SUPPLIED MATERIAL:

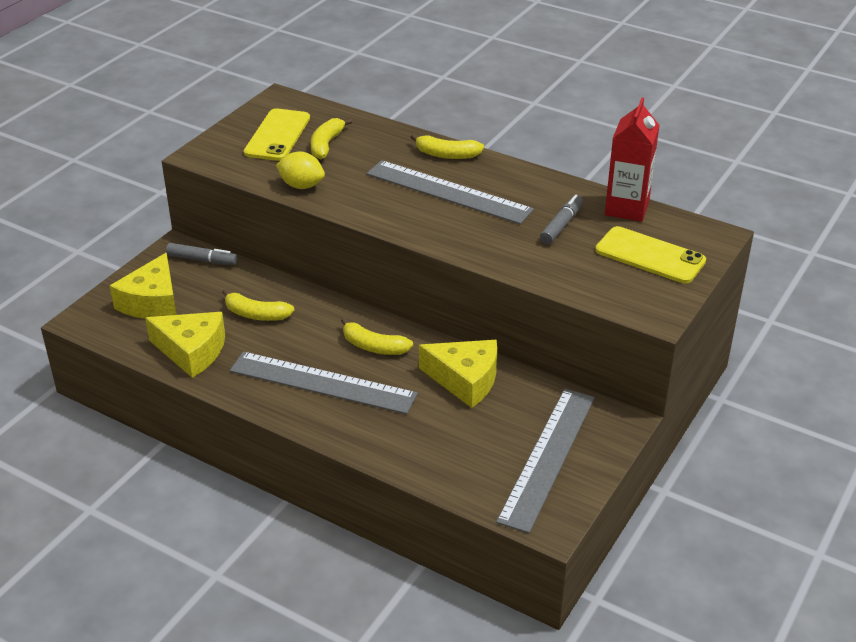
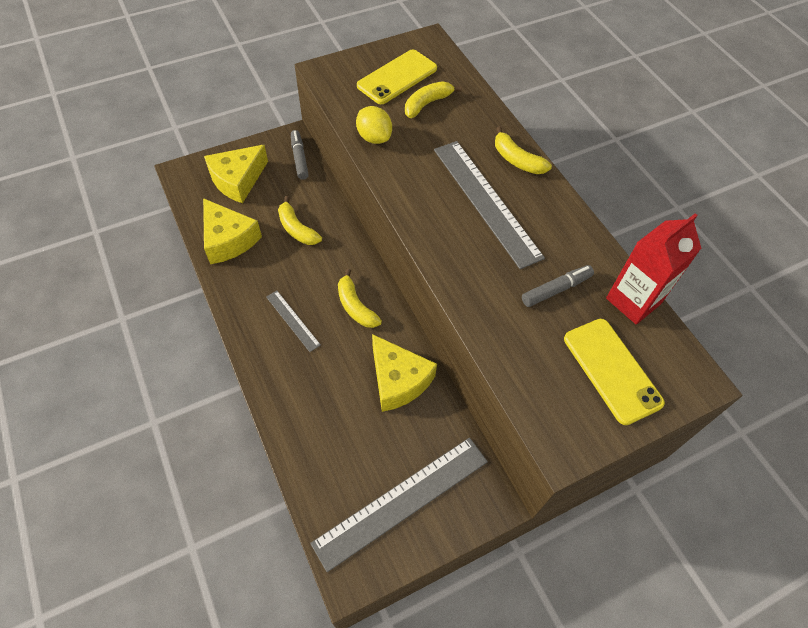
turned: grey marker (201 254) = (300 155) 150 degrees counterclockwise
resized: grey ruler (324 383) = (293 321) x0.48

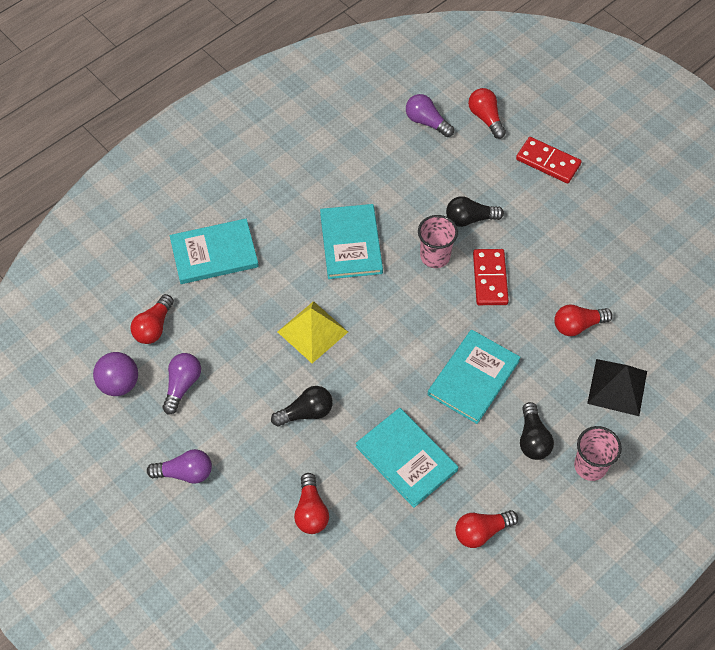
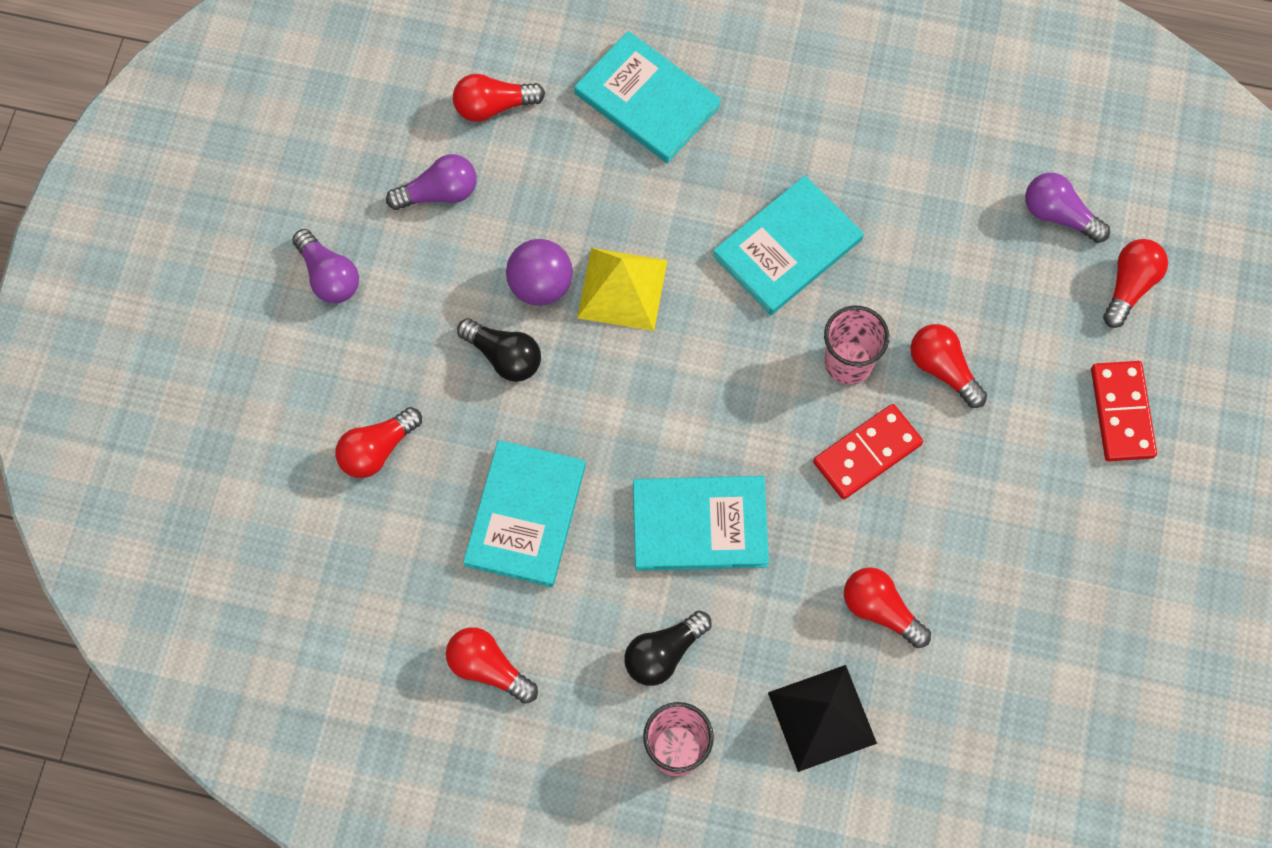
moved: purple ball (115 374) to (539 272)
recoloured: black light bulb (475 211) to red light bulb (948 366)
turned: purple light bulb (430 115) = (1067 208) 60 degrees counterclockwise

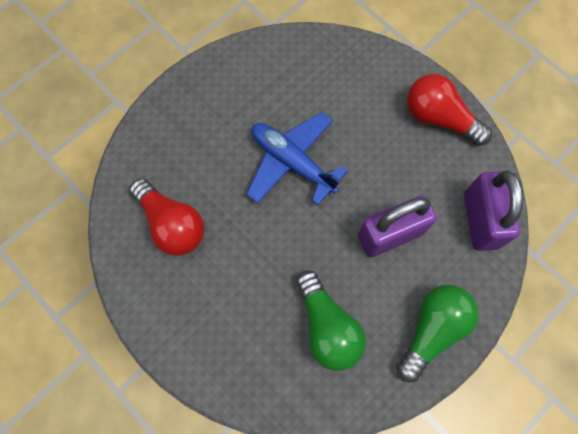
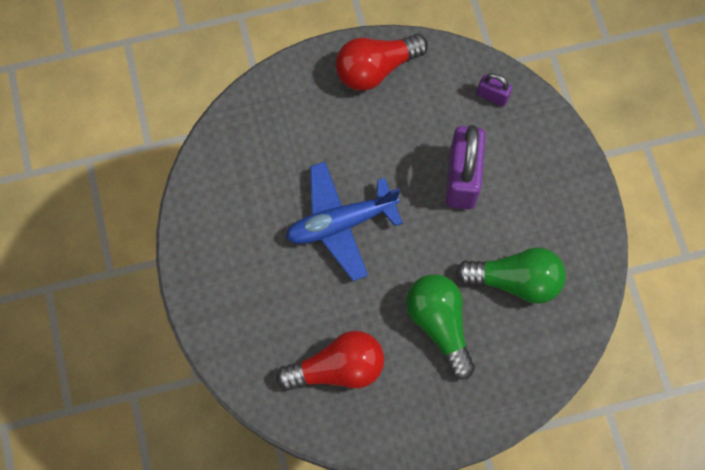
moved: green light bulb (437 333) to (440 326)
resized: purple padlock (493 210) = (494 90) x0.48

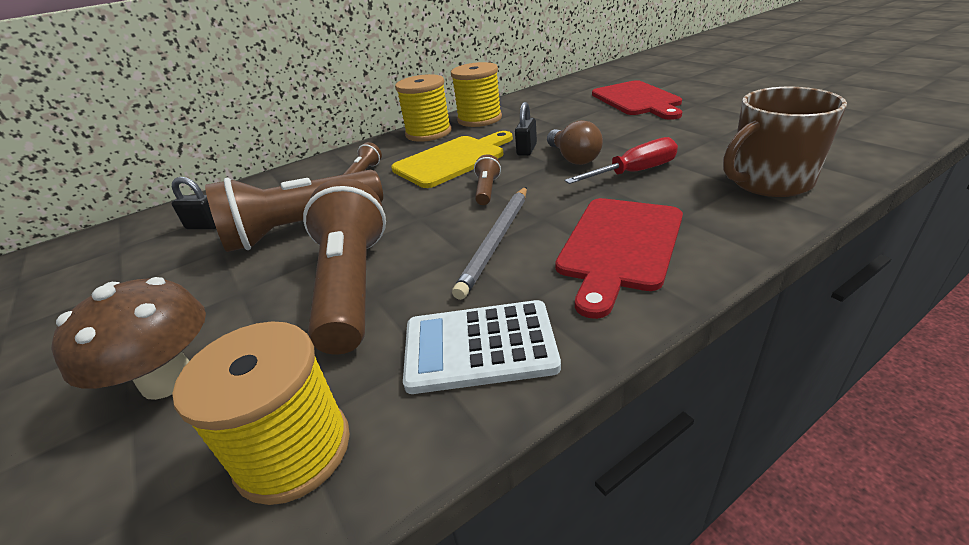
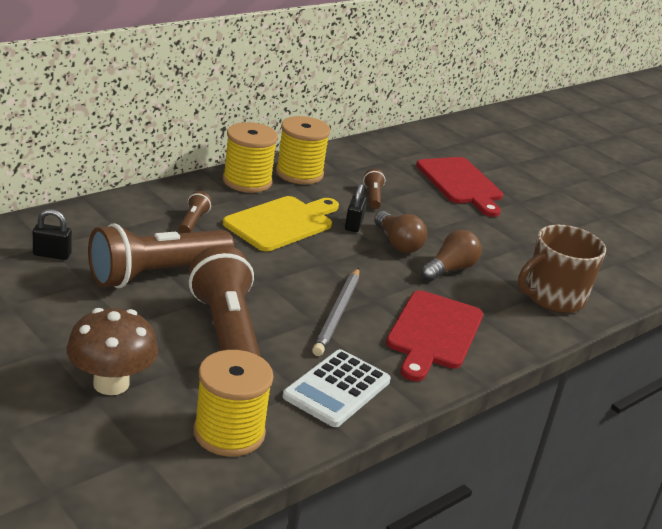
moved: brown flashlight (487 179) to (374 189)
replaced: red screwdriver (621 160) to brown light bulb (451 255)
turned: white calculator (482 347) = (336 388) 45 degrees counterclockwise

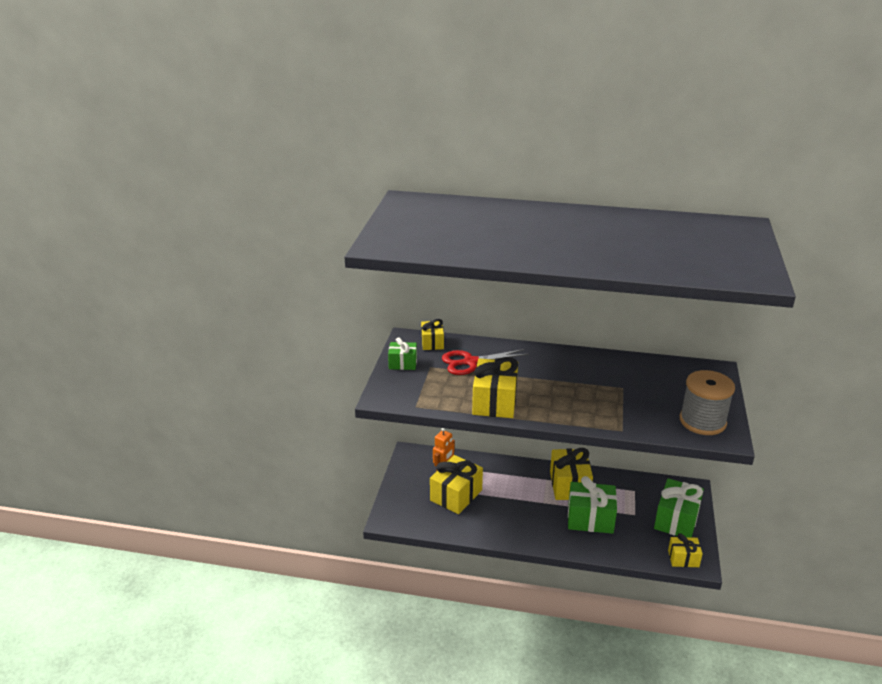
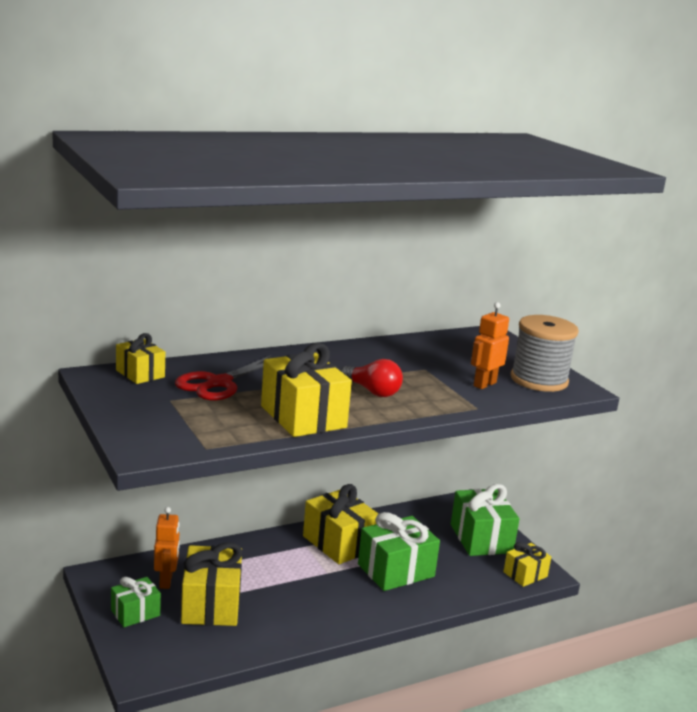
added: orange robot (490 345); red light bulb (372 378)
moved: green gift (402 353) to (136 602)

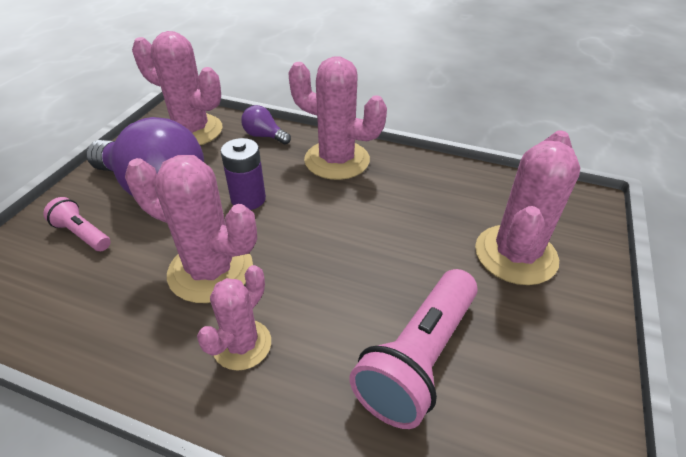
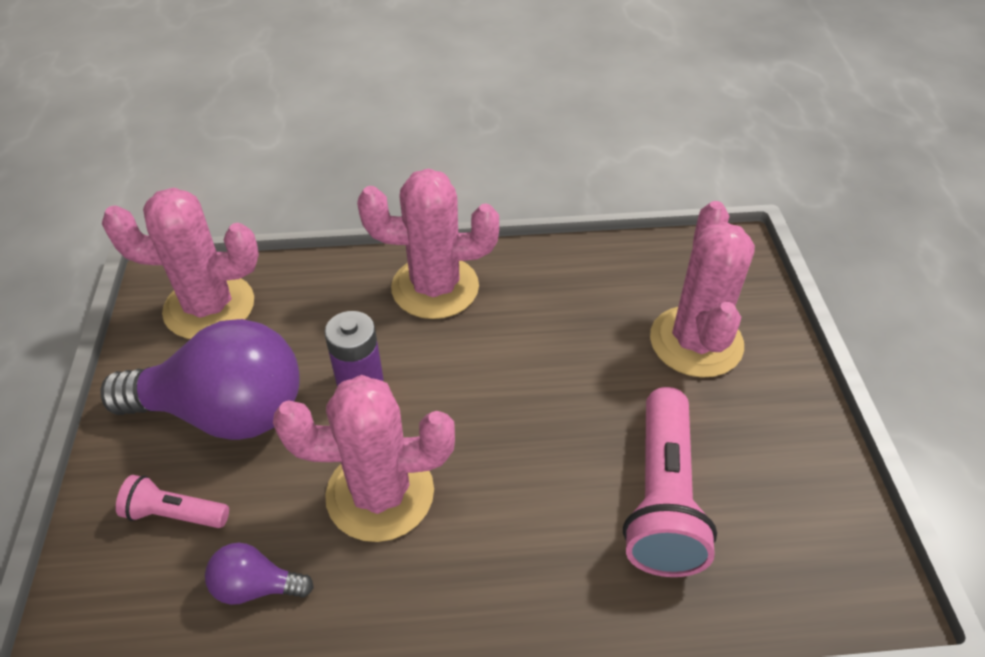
removed: pink cactus (234 318)
moved: purple light bulb (266 125) to (259 574)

WHAT THE TASK ASKS:
Nothing but the pictures should be left out when the listing above is transcribed.

ANSWER TO THIS EXERCISE:
turned: grey marker (201 254) = (300 155) 150 degrees counterclockwise
resized: grey ruler (324 383) = (293 321) x0.48

moved: purple ball (115 374) to (539 272)
recoloured: black light bulb (475 211) to red light bulb (948 366)
turned: purple light bulb (430 115) = (1067 208) 60 degrees counterclockwise

moved: green light bulb (437 333) to (440 326)
resized: purple padlock (493 210) = (494 90) x0.48

moved: brown flashlight (487 179) to (374 189)
replaced: red screwdriver (621 160) to brown light bulb (451 255)
turned: white calculator (482 347) = (336 388) 45 degrees counterclockwise

added: orange robot (490 345); red light bulb (372 378)
moved: green gift (402 353) to (136 602)

removed: pink cactus (234 318)
moved: purple light bulb (266 125) to (259 574)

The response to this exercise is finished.